Assignment:
Write out the records below word for word, please.

Dataset excerpts
::::::

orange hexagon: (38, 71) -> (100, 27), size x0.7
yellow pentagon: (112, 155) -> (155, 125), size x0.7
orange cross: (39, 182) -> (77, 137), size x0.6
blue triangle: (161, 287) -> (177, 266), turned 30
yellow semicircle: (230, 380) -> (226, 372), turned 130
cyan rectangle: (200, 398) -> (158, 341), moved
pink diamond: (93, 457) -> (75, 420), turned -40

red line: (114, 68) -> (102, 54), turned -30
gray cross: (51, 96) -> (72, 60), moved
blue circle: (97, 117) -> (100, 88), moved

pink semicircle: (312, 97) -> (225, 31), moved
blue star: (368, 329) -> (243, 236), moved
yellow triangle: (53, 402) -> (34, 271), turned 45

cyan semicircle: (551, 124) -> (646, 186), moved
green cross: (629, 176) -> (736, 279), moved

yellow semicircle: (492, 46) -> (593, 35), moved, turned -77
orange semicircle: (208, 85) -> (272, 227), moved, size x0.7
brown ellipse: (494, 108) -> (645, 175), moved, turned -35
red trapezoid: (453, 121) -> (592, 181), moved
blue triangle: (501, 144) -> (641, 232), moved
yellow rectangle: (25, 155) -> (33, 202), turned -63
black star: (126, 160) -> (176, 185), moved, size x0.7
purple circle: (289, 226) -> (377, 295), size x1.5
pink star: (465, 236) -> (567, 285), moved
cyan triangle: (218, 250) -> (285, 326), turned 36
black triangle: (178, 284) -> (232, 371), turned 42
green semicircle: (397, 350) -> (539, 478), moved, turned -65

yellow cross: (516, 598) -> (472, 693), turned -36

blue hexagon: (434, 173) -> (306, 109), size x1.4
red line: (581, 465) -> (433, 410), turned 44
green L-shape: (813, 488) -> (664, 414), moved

::::::

Response for this exercise:
orange hexagon: (38, 71) -> (100, 27), size x0.7
yellow pentagon: (112, 155) -> (155, 125), size x0.7
orange cross: (39, 182) -> (77, 137), size x0.6
blue triangle: (161, 287) -> (177, 266), turned 30
yellow semicircle: (230, 380) -> (226, 372), turned 130
cyan rectangle: (200, 398) -> (158, 341), moved
pink diamond: (93, 457) -> (75, 420), turned -40

red line: (114, 68) -> (102, 54), turned -30
gray cross: (51, 96) -> (72, 60), moved
blue circle: (97, 117) -> (100, 88), moved

pink semicircle: (312, 97) -> (225, 31), moved
blue star: (368, 329) -> (243, 236), moved
yellow triangle: (53, 402) -> (34, 271), turned 45

cyan semicircle: (551, 124) -> (646, 186), moved
green cross: (629, 176) -> (736, 279), moved

yellow semicircle: (492, 46) -> (593, 35), moved, turned -77
orange semicircle: (208, 85) -> (272, 227), moved, size x0.7
brown ellipse: (494, 108) -> (645, 175), moved, turned -35
red trapezoid: (453, 121) -> (592, 181), moved
blue triangle: (501, 144) -> (641, 232), moved
yellow rectangle: (25, 155) -> (33, 202), turned -63
black star: (126, 160) -> (176, 185), moved, size x0.7
purple circle: (289, 226) -> (377, 295), size x1.5
pink star: (465, 236) -> (567, 285), moved
cyan triangle: (218, 250) -> (285, 326), turned 36
black triangle: (178, 284) -> (232, 371), turned 42
green semicircle: (397, 350) -> (539, 478), moved, turned -65

yellow cross: (516, 598) -> (472, 693), turned -36

blue hexagon: (434, 173) -> (306, 109), size x1.4
red line: (581, 465) -> (433, 410), turned 44
green L-shape: (813, 488) -> (664, 414), moved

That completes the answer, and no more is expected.